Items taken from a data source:
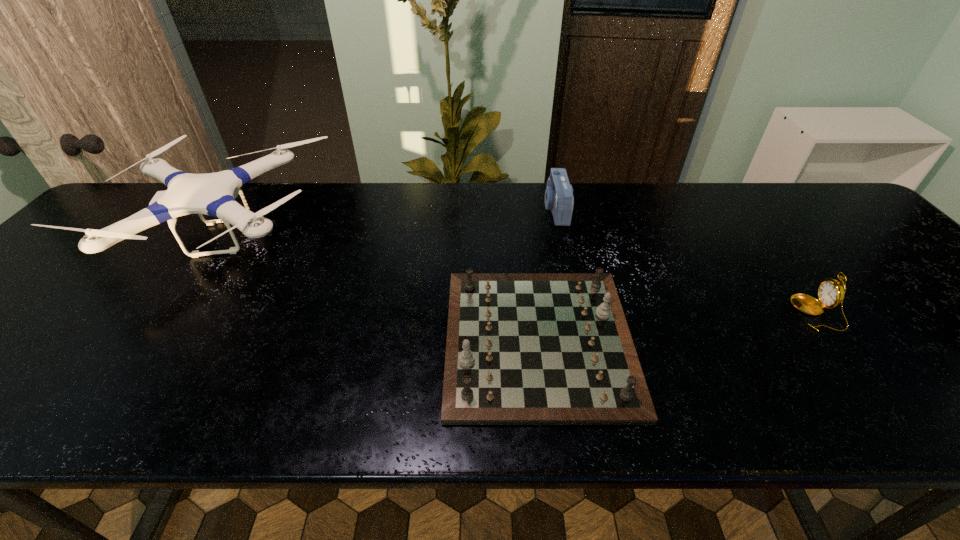
Locate an element on the screen. This screenshot has height=540, width=960. the leftmost object is located at coordinates (213, 194).

Image resolution: width=960 pixels, height=540 pixels. Find the location of `drone`. drone is located at coordinates (213, 194).

You are a GUI agent. You are given a task and a screenshot of the screen. Output one action in this format:
    pyautogui.click(x=<x>, y=<y>)
    Task: Click on the camera
    
    Given the screenshot: What is the action you would take?
    pyautogui.click(x=559, y=198)

This screenshot has width=960, height=540. Identify the location of the rightmost object. (831, 293).

Where is `the shortest object`? The height and width of the screenshot is (540, 960). the shortest object is located at coordinates (522, 348).

Find the location of `free space located on the front of the leftmost object`. free space located on the front of the leftmost object is located at coordinates (141, 353).

Locate an element on the screen. The height and width of the screenshot is (540, 960). vacant point located on the lens of the camera is located at coordinates (469, 209).

You are a GUI agent. You are given a task and a screenshot of the screen. Output one action in this format:
    pyautogui.click(x=<x>, y=<y>)
    Task: Click on the vacant position located on the lens of the camera
    This screenshot has height=540, width=960.
    Given the screenshot: What is the action you would take?
    pyautogui.click(x=460, y=209)

Locate an element on the screen. The image size is (960, 540). free point located 0.060m on the lens of the camera is located at coordinates [524, 209].

Locate an element on the screen. vacant space located on the face of the pocket watch is located at coordinates (734, 313).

**INSTRUCTIONS FOR THE TASK:**
Reproduce every item above word for word, leaving out the picture.

**TASK RESPONSE:**
Locate an element on the screen. This screenshot has height=540, width=960. the leftmost object is located at coordinates (213, 194).

Image resolution: width=960 pixels, height=540 pixels. Find the location of `drone`. drone is located at coordinates (213, 194).

You are a GUI agent. You are given a task and a screenshot of the screen. Output one action in this format:
    pyautogui.click(x=<x>, y=<y>)
    Task: Click on the camera
    
    Given the screenshot: What is the action you would take?
    pyautogui.click(x=559, y=198)

This screenshot has width=960, height=540. Identify the location of the rightmost object. (831, 293).

Where is `the shortest object`? The height and width of the screenshot is (540, 960). the shortest object is located at coordinates (522, 348).

Find the location of `free space located on the front of the leftmost object`. free space located on the front of the leftmost object is located at coordinates (141, 353).

Locate an element on the screen. The height and width of the screenshot is (540, 960). vacant point located on the lens of the camera is located at coordinates (469, 209).

You are a GUI agent. You are given a task and a screenshot of the screen. Output one action in this format:
    pyautogui.click(x=<x>, y=<y>)
    Task: Click on the vacant position located on the lens of the camera
    This screenshot has height=540, width=960.
    Given the screenshot: What is the action you would take?
    pyautogui.click(x=460, y=209)

Locate an element on the screen. The image size is (960, 540). free point located 0.060m on the lens of the camera is located at coordinates [524, 209].

Locate an element on the screen. vacant space located on the face of the pocket watch is located at coordinates (734, 313).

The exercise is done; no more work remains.